***** Input material

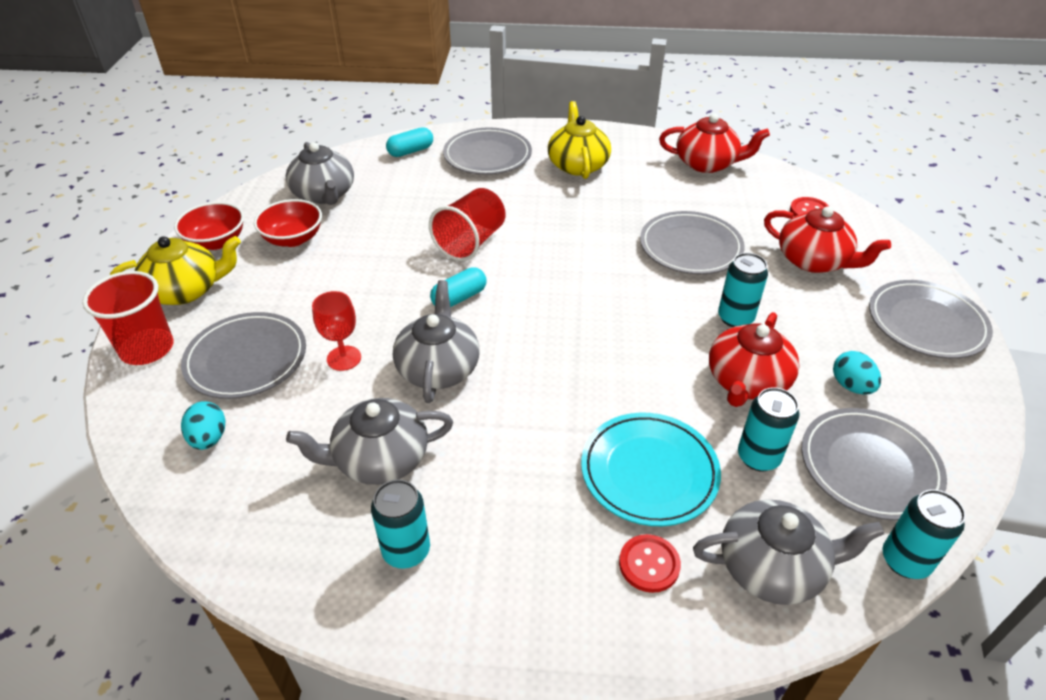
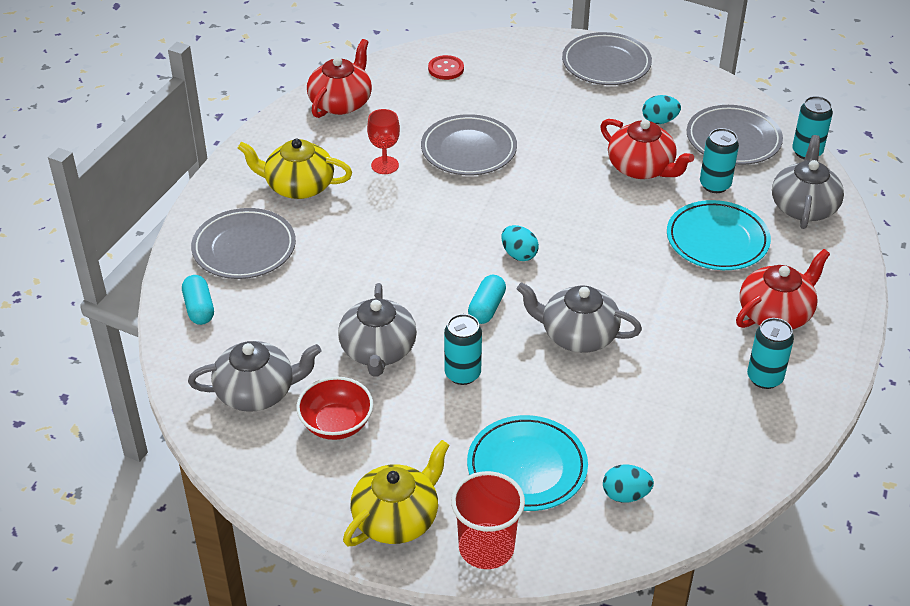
camera: 75 degrees left, 0 degrees up
(186, 290) = (397, 518): yellow teapot -> yellow teapot turned 45 degrees clockwise
(216, 241) = (312, 492): red bowl -> none
(246, 359) = (527, 467): grey plate -> turquoise plate
(344, 358) = (546, 396): red goblet -> red goblet (385, 165)
(379, 459) = (674, 384): grey teapot -> grey teapot (378, 350)
(459, 298) = (486, 308): turquoise capsule -> turquoise capsule turned 45 degrees clockwise
(471, 242) = (402, 287): red cup -> none
(546, 307) = (519, 254): none -> turquoise egg
(649, 564) = (793, 260): red button -> none
(735, 318) = (569, 152): turquoise can -> turquoise can (462, 374)
(814, 261) = (514, 89): red teapot -> red teapot (776, 313)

**********

(Exercise details)
Repeat, exactly and in full, each line from the start of the data to the line that contains "(546, 307) = (519, 254): none". Pictures do not go in.

(Written answer)
camera: 75 degrees left, 0 degrees up
(186, 290) = (397, 518): yellow teapot -> yellow teapot turned 45 degrees clockwise
(216, 241) = (312, 492): red bowl -> none
(246, 359) = (527, 467): grey plate -> turquoise plate
(344, 358) = (546, 396): red goblet -> red goblet (385, 165)
(379, 459) = (674, 384): grey teapot -> grey teapot (378, 350)
(459, 298) = (486, 308): turquoise capsule -> turquoise capsule turned 45 degrees clockwise
(471, 242) = (402, 287): red cup -> none
(546, 307) = (519, 254): none -> turquoise egg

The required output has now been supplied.